→ Exercise prompt: Once you find the line with "(198, 174) = (412, 273): red" in the data below, transcribe exactly each line from there to the line with "(80, 171) = (249, 474): turquoise", inclusive, and nothing else. Drop the pictures.

___ Input for this task ___

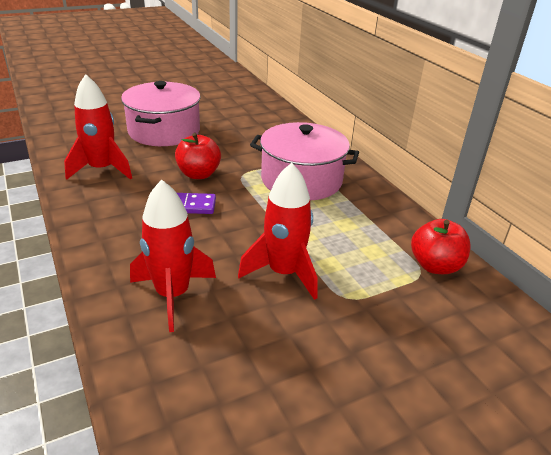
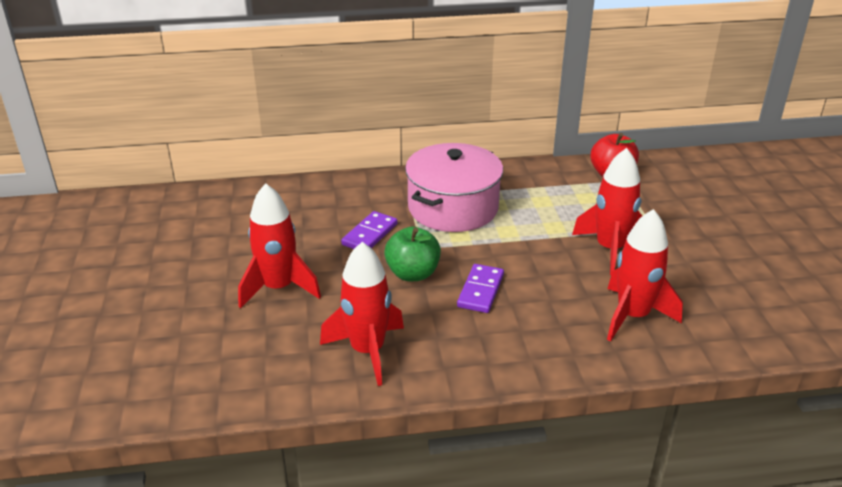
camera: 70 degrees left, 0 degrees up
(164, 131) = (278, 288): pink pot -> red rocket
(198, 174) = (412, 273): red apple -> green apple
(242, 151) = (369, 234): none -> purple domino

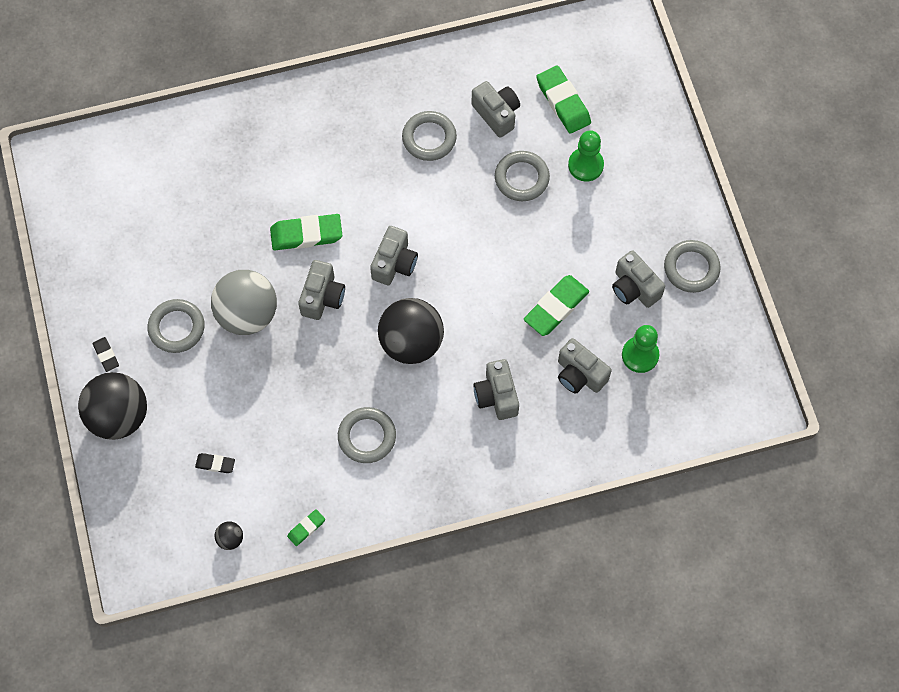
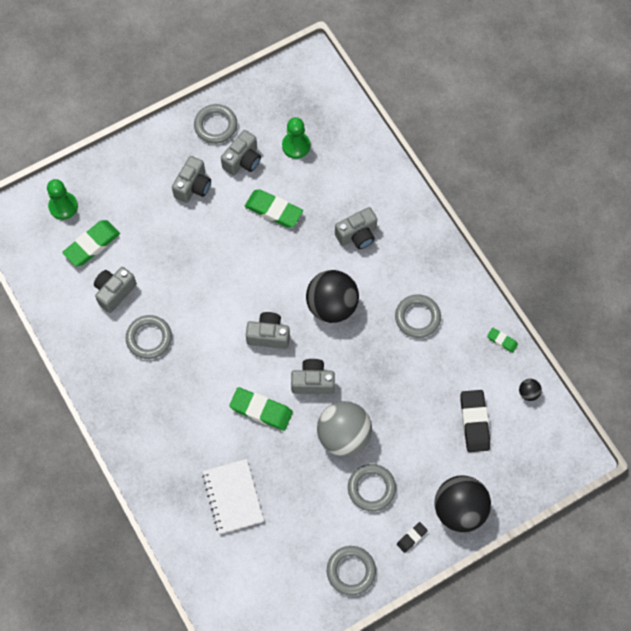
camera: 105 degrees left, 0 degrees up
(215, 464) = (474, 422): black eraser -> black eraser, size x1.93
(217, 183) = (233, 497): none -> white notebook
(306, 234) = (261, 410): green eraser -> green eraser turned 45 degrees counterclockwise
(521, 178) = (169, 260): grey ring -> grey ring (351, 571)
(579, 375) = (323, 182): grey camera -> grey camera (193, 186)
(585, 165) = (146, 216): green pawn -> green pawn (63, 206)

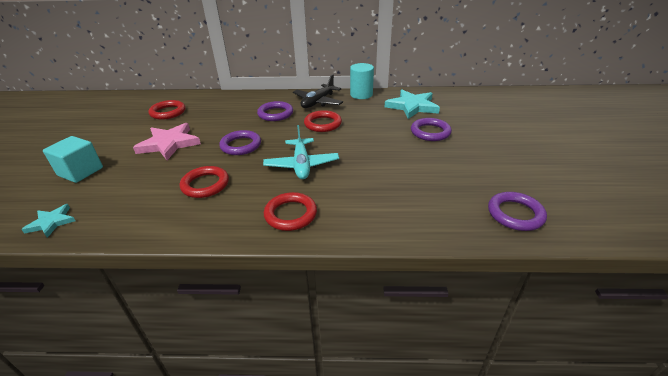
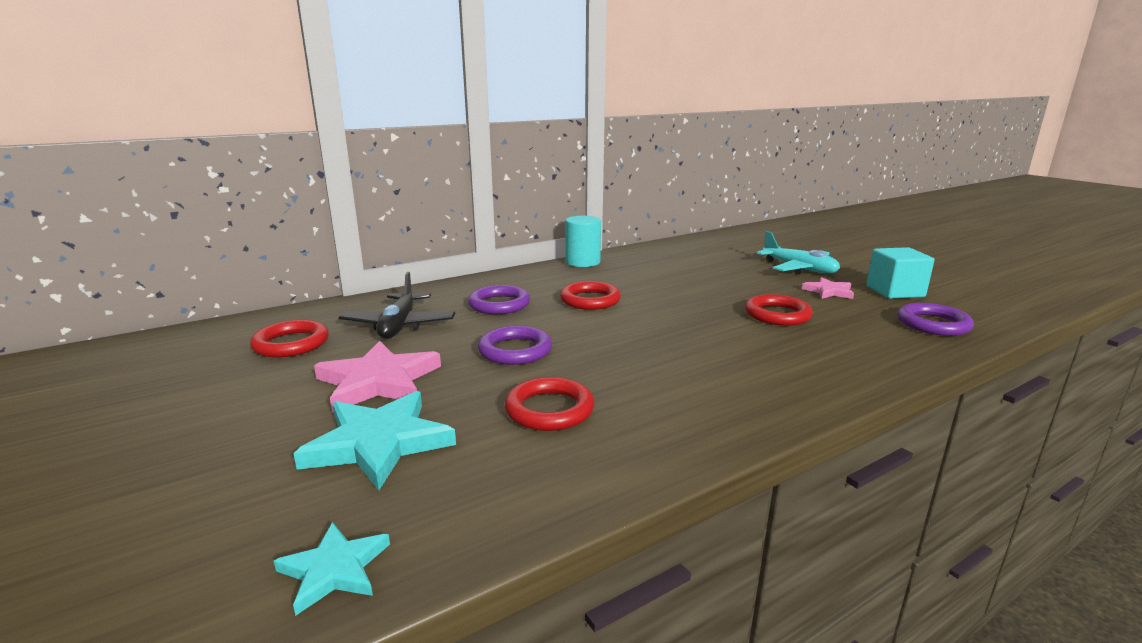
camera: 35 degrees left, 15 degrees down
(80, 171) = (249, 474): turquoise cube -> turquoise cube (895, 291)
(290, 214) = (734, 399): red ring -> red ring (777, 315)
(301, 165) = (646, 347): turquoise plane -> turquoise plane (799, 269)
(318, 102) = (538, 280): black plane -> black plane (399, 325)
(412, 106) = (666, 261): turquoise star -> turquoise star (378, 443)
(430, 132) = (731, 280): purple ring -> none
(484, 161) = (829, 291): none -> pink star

___

→ Task output:
(198, 174) = (412, 273): red apple -> green apple
(242, 151) = (369, 234): none -> purple domino

camera: 105 degrees left, 0 degrees up
(215, 464) = (474, 422): black eraser -> black eraser, size x1.93
(217, 183) = (233, 497): none -> white notebook
(306, 234) = (261, 410): green eraser -> green eraser turned 45 degrees counterclockwise
(521, 178) = (169, 260): grey ring -> grey ring (351, 571)
(579, 375) = (323, 182): grey camera -> grey camera (193, 186)
(585, 165) = (146, 216): green pawn -> green pawn (63, 206)

camera: 35 degrees left, 15 degrees down
(80, 171) = (249, 474): turquoise cube -> turquoise cube (895, 291)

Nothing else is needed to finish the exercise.